Materials provided section start

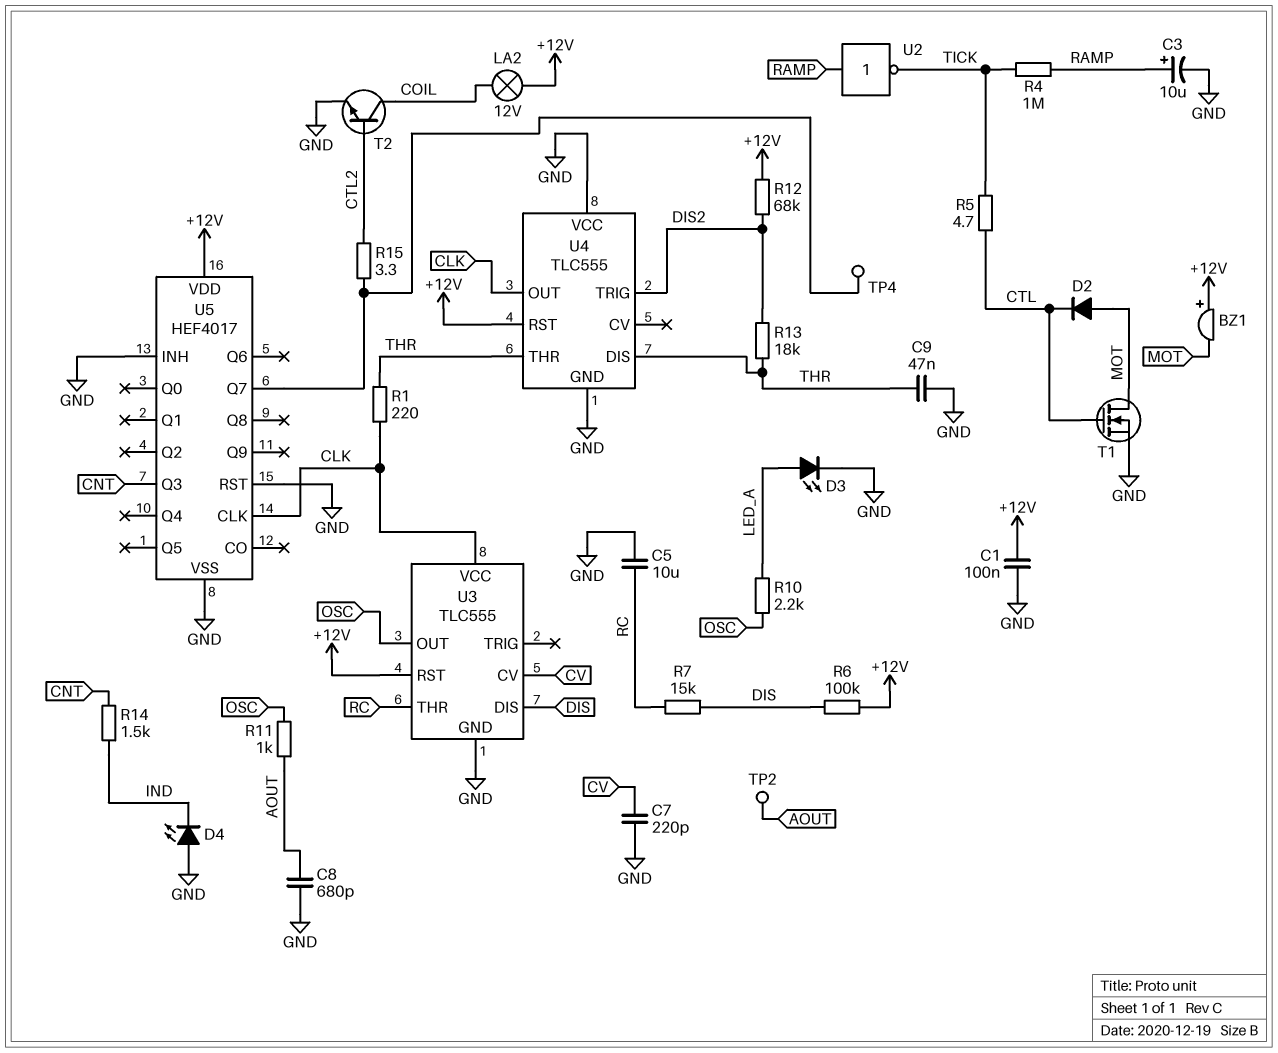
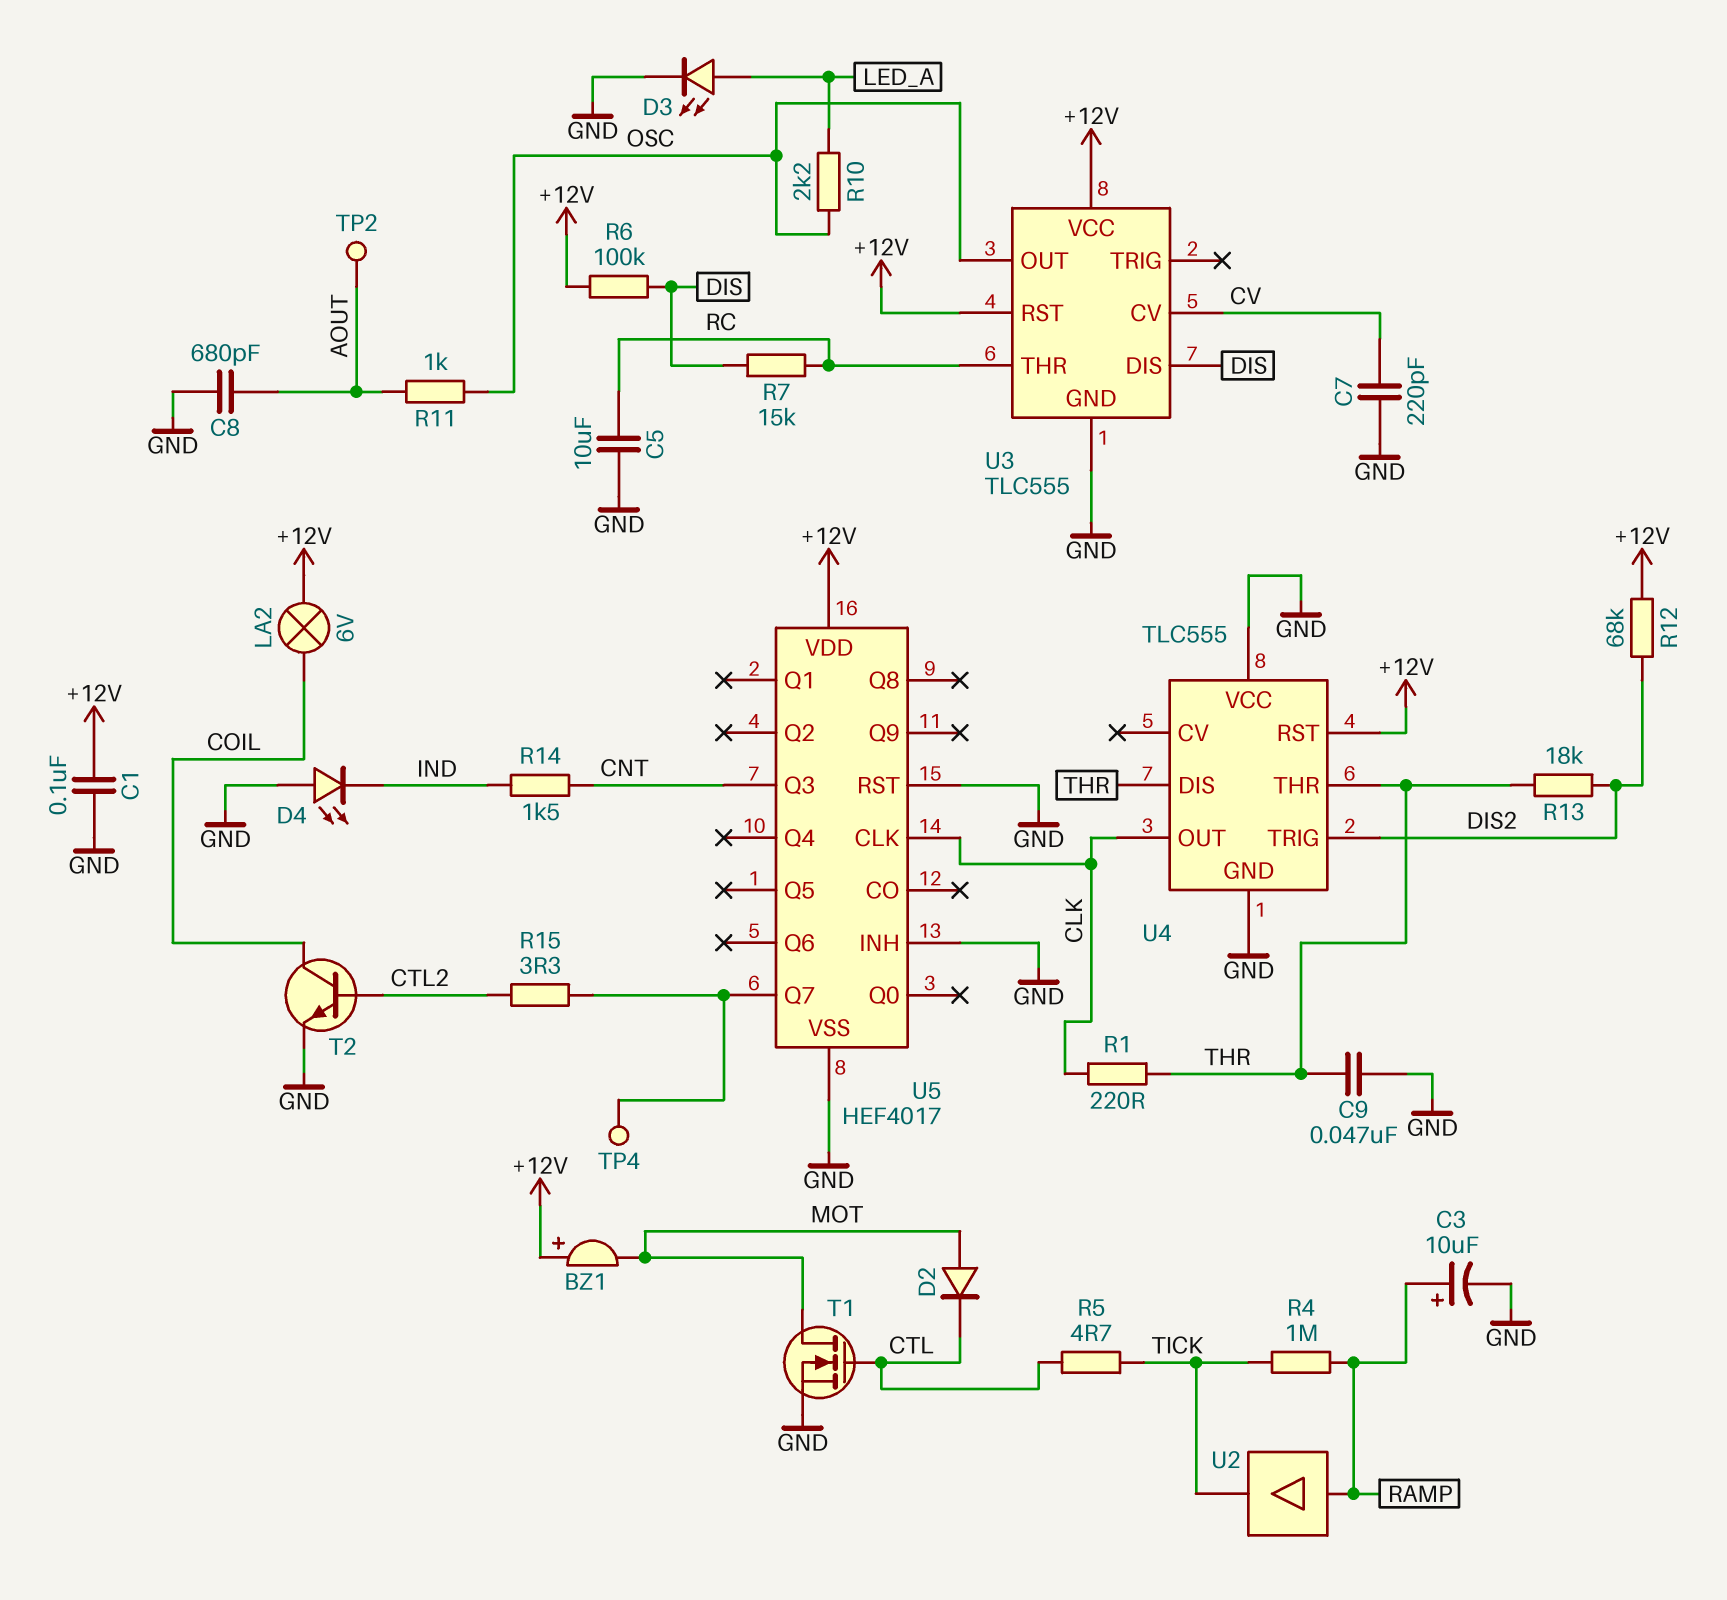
LA2: lamp 12V (+12V, COIL) -> lamp 6V (+12V, COIL)
U2: NOT (in RAMP, out TICK) -> buffer (in RAMP, out TICK)
U3 pin VCC: CLK -> +12V

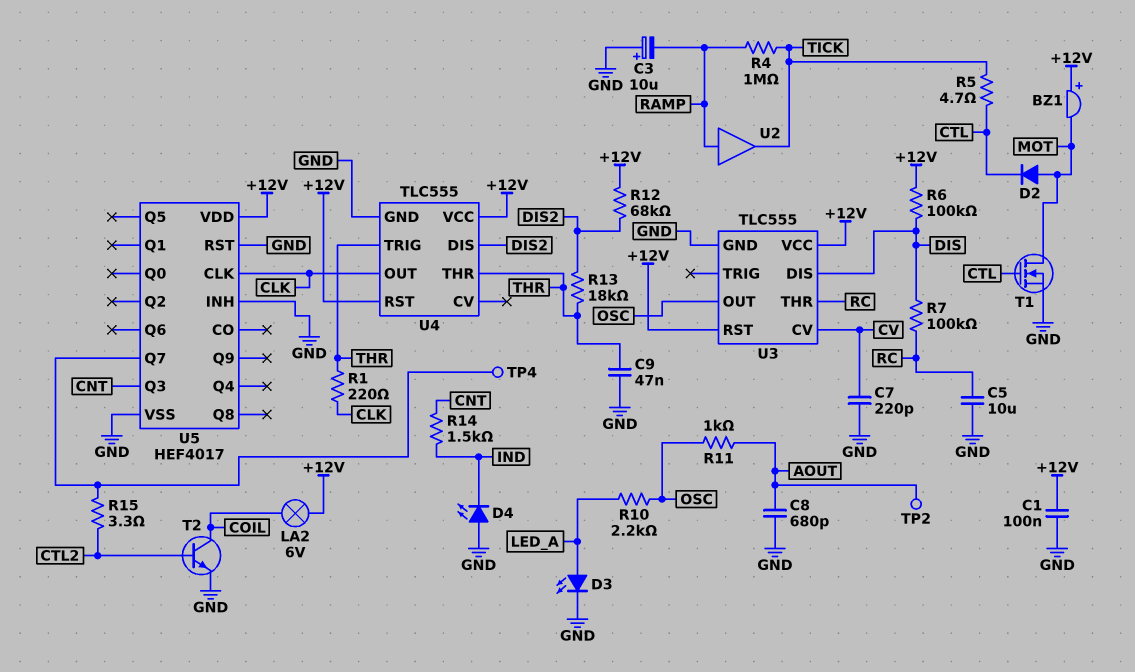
C3: 10uF (plus RAMP, minus GND) -> 10uF (plus GND, minus RAMP)
R7: 15k (DIS, RC) -> 100k (DIS, RC)
U4 pin DIS: THR -> DIS2
U4 pin TRIG: DIS2 -> THR
U4 pin VCC: GND -> +12V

Materials provided section end

**Required action**
Copy each line of the entries that includes the word "RAMP".

**Answer box**
U2: NOT (in RAMP, out TICK) -> buffer (in RAMP, out TICK)
C3: 10uF (plus RAMP, minus GND) -> 10uF (plus GND, minus RAMP)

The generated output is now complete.